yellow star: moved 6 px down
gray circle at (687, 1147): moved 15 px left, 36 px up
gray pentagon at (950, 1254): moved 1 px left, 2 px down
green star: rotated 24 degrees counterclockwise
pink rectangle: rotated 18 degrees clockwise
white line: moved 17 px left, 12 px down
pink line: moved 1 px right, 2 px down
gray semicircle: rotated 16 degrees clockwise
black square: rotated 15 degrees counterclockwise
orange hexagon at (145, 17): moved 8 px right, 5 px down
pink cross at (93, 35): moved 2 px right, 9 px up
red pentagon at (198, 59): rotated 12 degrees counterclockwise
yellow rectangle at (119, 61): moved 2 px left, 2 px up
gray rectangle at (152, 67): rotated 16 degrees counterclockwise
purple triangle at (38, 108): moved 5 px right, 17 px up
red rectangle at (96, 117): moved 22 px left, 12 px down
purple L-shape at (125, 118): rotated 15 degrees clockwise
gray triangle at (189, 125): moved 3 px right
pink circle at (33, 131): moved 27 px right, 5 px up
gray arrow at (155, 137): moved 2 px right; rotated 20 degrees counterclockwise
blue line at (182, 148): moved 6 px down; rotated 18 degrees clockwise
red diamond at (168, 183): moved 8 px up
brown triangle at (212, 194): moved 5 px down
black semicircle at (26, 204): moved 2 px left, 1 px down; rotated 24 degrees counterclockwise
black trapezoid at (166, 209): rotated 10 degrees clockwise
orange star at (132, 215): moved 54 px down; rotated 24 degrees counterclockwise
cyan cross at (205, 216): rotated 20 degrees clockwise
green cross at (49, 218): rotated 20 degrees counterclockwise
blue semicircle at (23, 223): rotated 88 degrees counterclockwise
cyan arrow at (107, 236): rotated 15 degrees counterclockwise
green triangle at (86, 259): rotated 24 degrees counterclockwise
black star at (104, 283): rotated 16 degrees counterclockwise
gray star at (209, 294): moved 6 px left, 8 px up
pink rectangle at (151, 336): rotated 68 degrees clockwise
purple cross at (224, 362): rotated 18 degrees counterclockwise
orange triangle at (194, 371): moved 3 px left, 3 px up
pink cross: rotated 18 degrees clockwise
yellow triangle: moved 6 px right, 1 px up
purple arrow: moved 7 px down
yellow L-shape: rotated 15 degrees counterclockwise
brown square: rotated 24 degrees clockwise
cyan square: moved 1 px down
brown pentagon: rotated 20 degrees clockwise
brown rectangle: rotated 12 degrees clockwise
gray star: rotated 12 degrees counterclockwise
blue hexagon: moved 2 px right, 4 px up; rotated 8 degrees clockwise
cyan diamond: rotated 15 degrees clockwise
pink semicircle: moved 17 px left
════════════════
__Try it__
From the records above, repeat exactly the lines from the one with "red pentagon at" through the one with "purple triangle at", both included.

__Result for this exercise__
red pentagon at (198, 59): rotated 12 degrees counterclockwise
yellow rectangle at (119, 61): moved 2 px left, 2 px up
gray rectangle at (152, 67): rotated 16 degrees counterclockwise
purple triangle at (38, 108): moved 5 px right, 17 px up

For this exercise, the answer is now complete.